PROVIDED RECORDS:
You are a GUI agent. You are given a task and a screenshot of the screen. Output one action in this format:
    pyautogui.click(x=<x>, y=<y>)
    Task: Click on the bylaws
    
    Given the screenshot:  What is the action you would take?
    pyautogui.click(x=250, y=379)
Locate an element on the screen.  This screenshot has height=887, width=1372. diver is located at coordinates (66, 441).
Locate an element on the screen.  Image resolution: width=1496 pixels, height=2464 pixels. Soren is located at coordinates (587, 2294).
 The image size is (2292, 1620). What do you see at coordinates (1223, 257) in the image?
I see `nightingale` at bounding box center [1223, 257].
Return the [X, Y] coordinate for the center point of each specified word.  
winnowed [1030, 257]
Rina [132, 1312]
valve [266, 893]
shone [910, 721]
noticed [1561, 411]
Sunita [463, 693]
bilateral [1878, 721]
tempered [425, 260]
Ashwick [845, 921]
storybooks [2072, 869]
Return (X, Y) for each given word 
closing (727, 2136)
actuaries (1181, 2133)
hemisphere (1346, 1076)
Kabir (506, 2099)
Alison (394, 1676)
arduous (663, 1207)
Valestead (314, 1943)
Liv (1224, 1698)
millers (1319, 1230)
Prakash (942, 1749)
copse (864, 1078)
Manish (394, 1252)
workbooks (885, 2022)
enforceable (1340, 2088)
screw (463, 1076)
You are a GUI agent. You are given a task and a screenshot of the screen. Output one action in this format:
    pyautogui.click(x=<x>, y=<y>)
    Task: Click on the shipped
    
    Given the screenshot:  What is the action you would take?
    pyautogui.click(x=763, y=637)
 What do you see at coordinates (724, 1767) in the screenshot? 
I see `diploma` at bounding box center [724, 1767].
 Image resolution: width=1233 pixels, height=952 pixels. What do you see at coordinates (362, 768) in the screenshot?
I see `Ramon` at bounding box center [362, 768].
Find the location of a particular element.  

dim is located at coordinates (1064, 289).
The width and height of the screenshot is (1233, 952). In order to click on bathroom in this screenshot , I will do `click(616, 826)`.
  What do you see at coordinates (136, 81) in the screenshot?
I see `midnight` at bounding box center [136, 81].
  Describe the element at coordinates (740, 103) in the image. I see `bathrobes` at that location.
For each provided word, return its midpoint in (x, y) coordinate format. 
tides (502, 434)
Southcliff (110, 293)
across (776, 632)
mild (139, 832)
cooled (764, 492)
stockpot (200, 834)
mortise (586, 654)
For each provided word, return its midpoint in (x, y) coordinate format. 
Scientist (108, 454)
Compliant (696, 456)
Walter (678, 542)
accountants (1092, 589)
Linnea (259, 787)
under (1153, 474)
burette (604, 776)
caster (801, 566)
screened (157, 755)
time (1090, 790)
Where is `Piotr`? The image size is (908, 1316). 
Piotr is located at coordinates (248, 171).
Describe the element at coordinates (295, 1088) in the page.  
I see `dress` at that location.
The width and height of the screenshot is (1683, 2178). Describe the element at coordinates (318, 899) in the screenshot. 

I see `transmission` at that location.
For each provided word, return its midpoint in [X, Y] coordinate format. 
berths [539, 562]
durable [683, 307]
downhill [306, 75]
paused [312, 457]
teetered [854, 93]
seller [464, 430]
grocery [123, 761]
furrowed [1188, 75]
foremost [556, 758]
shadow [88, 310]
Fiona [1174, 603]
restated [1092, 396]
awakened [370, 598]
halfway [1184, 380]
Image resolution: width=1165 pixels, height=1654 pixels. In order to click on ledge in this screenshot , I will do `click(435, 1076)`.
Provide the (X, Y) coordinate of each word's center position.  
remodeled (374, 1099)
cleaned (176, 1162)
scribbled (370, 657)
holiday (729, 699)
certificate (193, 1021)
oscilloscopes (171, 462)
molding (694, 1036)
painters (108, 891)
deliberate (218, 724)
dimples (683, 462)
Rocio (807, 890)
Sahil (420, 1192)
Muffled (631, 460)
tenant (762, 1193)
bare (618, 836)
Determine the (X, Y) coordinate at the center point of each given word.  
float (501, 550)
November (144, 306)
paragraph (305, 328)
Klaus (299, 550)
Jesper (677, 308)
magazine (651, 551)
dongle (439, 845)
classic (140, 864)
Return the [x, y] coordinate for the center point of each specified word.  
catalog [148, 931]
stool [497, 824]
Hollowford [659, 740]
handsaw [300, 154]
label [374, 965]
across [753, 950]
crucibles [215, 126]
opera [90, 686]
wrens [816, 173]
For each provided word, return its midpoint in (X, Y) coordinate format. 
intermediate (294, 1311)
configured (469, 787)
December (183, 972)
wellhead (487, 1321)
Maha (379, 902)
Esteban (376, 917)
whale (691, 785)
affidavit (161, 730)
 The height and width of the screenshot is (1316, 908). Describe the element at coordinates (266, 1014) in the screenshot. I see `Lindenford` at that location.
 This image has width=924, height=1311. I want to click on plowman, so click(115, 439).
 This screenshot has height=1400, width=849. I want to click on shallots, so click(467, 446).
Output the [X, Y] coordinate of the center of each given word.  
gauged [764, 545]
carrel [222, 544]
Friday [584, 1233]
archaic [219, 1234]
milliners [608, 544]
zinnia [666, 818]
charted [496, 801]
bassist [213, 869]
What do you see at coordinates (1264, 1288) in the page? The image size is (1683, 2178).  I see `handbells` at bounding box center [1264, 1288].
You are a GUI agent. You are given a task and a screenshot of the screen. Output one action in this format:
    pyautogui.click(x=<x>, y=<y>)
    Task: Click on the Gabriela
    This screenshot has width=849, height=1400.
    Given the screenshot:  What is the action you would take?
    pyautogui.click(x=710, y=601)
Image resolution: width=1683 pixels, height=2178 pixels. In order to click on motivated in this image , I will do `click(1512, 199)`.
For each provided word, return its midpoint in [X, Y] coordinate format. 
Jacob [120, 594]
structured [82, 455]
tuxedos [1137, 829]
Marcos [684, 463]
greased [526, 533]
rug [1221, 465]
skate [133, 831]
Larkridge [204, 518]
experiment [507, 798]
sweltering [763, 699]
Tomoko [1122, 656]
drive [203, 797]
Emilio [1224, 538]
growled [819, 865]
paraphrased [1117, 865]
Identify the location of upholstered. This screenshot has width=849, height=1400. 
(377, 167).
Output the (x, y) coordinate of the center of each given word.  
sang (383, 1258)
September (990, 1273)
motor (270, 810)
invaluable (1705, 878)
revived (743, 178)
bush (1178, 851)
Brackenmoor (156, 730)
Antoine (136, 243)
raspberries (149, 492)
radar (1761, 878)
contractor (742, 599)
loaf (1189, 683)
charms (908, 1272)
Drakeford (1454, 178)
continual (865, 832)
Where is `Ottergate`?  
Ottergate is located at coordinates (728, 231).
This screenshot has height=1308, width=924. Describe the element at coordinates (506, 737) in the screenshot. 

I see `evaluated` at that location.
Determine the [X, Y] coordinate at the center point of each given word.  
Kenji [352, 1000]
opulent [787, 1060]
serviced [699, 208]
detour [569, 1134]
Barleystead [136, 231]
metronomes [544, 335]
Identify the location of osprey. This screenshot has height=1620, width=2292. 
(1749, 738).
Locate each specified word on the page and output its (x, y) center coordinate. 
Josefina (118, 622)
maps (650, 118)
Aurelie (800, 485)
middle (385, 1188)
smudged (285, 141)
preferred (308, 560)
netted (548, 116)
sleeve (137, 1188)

THE PROBLEM: Could you write out the material from the line with "wrens [816, 173]" to the line with "What do you see at coordinates (1264, 1288)", substituting "dolphin" for "whale" and leaving everything else as it is?

ANSWER TO THIS EXERCISE:
wrens [816, 173]
For each provided word, return its midpoint in (X, Y) coordinate format. 
intermediate (294, 1311)
configured (469, 787)
December (183, 972)
wellhead (487, 1321)
Maha (379, 902)
Esteban (376, 917)
dolphin (691, 785)
affidavit (161, 730)
 The height and width of the screenshot is (1316, 908). Describe the element at coordinates (266, 1014) in the screenshot. I see `Lindenford` at that location.
 This image has width=924, height=1311. I want to click on plowman, so click(115, 439).
 This screenshot has height=1400, width=849. I want to click on shallots, so click(467, 446).
Output the [X, Y] coordinate of the center of each given word.  
gauged [764, 545]
carrel [222, 544]
Friday [584, 1233]
archaic [219, 1234]
milliners [608, 544]
zinnia [666, 818]
charted [496, 801]
bassist [213, 869]
What do you see at coordinates (1264, 1288) in the page? The image size is (1683, 2178).  I see `handbells` at bounding box center [1264, 1288].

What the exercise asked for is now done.